◆ EXERCISE AIM ◆
Send back all of the data, word for word.

***** DATASET CONTENT

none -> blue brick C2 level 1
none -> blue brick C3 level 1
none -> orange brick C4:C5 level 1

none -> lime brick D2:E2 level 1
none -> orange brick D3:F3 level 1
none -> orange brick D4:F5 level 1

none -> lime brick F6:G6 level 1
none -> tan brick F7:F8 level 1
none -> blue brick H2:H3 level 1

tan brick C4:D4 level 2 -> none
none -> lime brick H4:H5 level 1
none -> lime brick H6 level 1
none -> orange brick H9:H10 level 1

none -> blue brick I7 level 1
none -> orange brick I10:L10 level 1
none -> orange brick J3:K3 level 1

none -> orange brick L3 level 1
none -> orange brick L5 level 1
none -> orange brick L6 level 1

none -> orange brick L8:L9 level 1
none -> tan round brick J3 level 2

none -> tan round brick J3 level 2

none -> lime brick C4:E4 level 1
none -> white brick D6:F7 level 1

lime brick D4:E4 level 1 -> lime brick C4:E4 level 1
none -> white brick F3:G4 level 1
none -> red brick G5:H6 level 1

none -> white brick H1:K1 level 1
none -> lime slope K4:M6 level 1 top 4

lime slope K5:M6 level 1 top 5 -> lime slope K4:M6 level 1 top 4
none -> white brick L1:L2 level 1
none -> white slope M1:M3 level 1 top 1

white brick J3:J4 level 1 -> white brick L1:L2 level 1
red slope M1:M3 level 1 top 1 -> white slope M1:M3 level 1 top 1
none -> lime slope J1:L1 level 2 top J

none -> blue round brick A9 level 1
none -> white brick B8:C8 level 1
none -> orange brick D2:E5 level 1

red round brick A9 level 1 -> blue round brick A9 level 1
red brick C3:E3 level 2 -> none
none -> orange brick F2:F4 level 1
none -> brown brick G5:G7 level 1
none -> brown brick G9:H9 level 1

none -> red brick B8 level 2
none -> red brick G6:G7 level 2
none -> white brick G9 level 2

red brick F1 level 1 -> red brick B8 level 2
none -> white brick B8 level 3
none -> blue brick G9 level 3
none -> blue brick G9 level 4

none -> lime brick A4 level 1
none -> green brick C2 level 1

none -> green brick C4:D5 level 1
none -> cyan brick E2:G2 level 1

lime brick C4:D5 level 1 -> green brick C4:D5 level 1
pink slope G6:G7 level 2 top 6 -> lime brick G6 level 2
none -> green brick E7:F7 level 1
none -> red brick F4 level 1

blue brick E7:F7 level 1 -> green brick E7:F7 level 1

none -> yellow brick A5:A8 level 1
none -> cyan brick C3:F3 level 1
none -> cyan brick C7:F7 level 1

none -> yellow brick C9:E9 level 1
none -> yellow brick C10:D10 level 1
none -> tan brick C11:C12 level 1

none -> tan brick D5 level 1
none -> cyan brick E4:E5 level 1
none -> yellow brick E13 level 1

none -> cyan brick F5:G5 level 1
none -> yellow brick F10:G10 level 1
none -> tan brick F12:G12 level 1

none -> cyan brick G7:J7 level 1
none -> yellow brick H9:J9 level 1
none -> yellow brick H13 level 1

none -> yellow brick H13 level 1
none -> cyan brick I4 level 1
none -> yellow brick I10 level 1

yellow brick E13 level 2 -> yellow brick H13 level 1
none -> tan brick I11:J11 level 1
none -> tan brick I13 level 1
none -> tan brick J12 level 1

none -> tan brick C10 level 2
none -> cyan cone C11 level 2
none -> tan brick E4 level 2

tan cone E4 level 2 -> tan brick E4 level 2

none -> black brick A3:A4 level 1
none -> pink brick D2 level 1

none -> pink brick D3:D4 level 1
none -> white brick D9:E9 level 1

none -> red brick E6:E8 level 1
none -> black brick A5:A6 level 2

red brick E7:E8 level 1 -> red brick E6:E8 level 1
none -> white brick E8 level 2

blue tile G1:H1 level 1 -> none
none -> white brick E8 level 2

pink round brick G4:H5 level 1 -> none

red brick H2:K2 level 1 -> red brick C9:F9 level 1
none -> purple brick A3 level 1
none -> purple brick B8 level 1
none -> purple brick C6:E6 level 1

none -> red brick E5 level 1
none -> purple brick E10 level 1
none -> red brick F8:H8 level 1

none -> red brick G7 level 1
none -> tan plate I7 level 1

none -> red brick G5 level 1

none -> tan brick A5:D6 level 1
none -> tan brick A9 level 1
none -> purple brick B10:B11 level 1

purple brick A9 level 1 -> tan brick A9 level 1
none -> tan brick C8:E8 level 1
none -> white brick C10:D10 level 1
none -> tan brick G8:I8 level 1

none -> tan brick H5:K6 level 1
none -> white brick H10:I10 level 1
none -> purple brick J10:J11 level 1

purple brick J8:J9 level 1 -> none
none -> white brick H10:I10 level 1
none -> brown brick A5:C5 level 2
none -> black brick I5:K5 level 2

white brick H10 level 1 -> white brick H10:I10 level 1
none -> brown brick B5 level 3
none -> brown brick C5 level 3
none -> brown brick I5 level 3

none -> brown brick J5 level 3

**********

◆ FINISHED EXERCISE ◆
none -> blue brick C2 level 1
none -> blue brick C3 level 1
none -> orange brick C4:C5 level 1

none -> lime brick D2:E2 level 1
none -> orange brick D3:F3 level 1
none -> orange brick D4:F5 level 1

none -> lime brick F6:G6 level 1
none -> tan brick F7:F8 level 1
none -> blue brick H2:H3 level 1

tan brick C4:D4 level 2 -> none
none -> lime brick H4:H5 level 1
none -> lime brick H6 level 1
none -> orange brick H9:H10 level 1

none -> blue brick I7 level 1
none -> orange brick I10:L10 level 1
none -> orange brick J3:K3 level 1

none -> orange brick L3 level 1
none -> orange brick L5 level 1
none -> orange brick L6 level 1

none -> orange brick L8:L9 level 1
none -> tan round brick J3 level 2

none -> tan round brick J3 level 2

none -> lime brick C4:E4 level 1
none -> white brick D6:F7 level 1

lime brick D4:E4 level 1 -> lime brick C4:E4 level 1
none -> white brick F3:G4 level 1
none -> red brick G5:H6 level 1

none -> white brick H1:K1 level 1
none -> lime slope K4:M6 level 1 top 4

lime slope K5:M6 level 1 top 5 -> lime slope K4:M6 level 1 top 4
none -> white brick L1:L2 level 1
none -> white slope M1:M3 level 1 top 1

white brick J3:J4 level 1 -> white brick L1:L2 level 1
red slope M1:M3 level 1 top 1 -> white slope M1:M3 level 1 top 1
none -> lime slope J1:L1 level 2 top J

none -> blue round brick A9 level 1
none -> white brick B8:C8 level 1
none -> orange brick D2:E5 level 1

red round brick A9 level 1 -> blue round brick A9 level 1
red brick C3:E3 level 2 -> none
none -> orange brick F2:F4 level 1
none -> brown brick G5:G7 level 1
none -> brown brick G9:H9 level 1

none -> red brick B8 level 2
none -> red brick G6:G7 level 2
none -> white brick G9 level 2

red brick F1 level 1 -> red brick B8 level 2
none -> white brick B8 level 3
none -> blue brick G9 level 3
none -> blue brick G9 level 4

none -> lime brick A4 level 1
none -> green brick C2 level 1

none -> green brick C4:D5 level 1
none -> cyan brick E2:G2 level 1

lime brick C4:D5 level 1 -> green brick C4:D5 level 1
pink slope G6:G7 level 2 top 6 -> lime brick G6 level 2
none -> green brick E7:F7 level 1
none -> red brick F4 level 1

blue brick E7:F7 level 1 -> green brick E7:F7 level 1

none -> yellow brick A5:A8 level 1
none -> cyan brick C3:F3 level 1
none -> cyan brick C7:F7 level 1

none -> yellow brick C9:E9 level 1
none -> yellow brick C10:D10 level 1
none -> tan brick C11:C12 level 1

none -> tan brick D5 level 1
none -> cyan brick E4:E5 level 1
none -> yellow brick E13 level 1

none -> cyan brick F5:G5 level 1
none -> yellow brick F10:G10 level 1
none -> tan brick F12:G12 level 1

none -> cyan brick G7:J7 level 1
none -> yellow brick H9:J9 level 1
none -> yellow brick H13 level 1

none -> yellow brick H13 level 1
none -> cyan brick I4 level 1
none -> yellow brick I10 level 1

yellow brick E13 level 2 -> yellow brick H13 level 1
none -> tan brick I11:J11 level 1
none -> tan brick I13 level 1
none -> tan brick J12 level 1

none -> tan brick C10 level 2
none -> cyan cone C11 level 2
none -> tan brick E4 level 2

tan cone E4 level 2 -> tan brick E4 level 2

none -> black brick A3:A4 level 1
none -> pink brick D2 level 1

none -> pink brick D3:D4 level 1
none -> white brick D9:E9 level 1

none -> red brick E6:E8 level 1
none -> black brick A5:A6 level 2

red brick E7:E8 level 1 -> red brick E6:E8 level 1
none -> white brick E8 level 2

blue tile G1:H1 level 1 -> none
none -> white brick E8 level 2

pink round brick G4:H5 level 1 -> none

red brick H2:K2 level 1 -> red brick C9:F9 level 1
none -> purple brick A3 level 1
none -> purple brick B8 level 1
none -> purple brick C6:E6 level 1

none -> red brick E5 level 1
none -> purple brick E10 level 1
none -> red brick F8:H8 level 1

none -> red brick G7 level 1
none -> tan plate I7 level 1

none -> red brick G5 level 1

none -> tan brick A5:D6 level 1
none -> tan brick A9 level 1
none -> purple brick B10:B11 level 1

purple brick A9 level 1 -> tan brick A9 level 1
none -> tan brick C8:E8 level 1
none -> white brick C10:D10 level 1
none -> tan brick G8:I8 level 1

none -> tan brick H5:K6 level 1
none -> white brick H10:I10 level 1
none -> purple brick J10:J11 level 1

purple brick J8:J9 level 1 -> none
none -> white brick H10:I10 level 1
none -> brown brick A5:C5 level 2
none -> black brick I5:K5 level 2

white brick H10 level 1 -> white brick H10:I10 level 1
none -> brown brick B5 level 3
none -> brown brick C5 level 3
none -> brown brick I5 level 3

none -> brown brick J5 level 3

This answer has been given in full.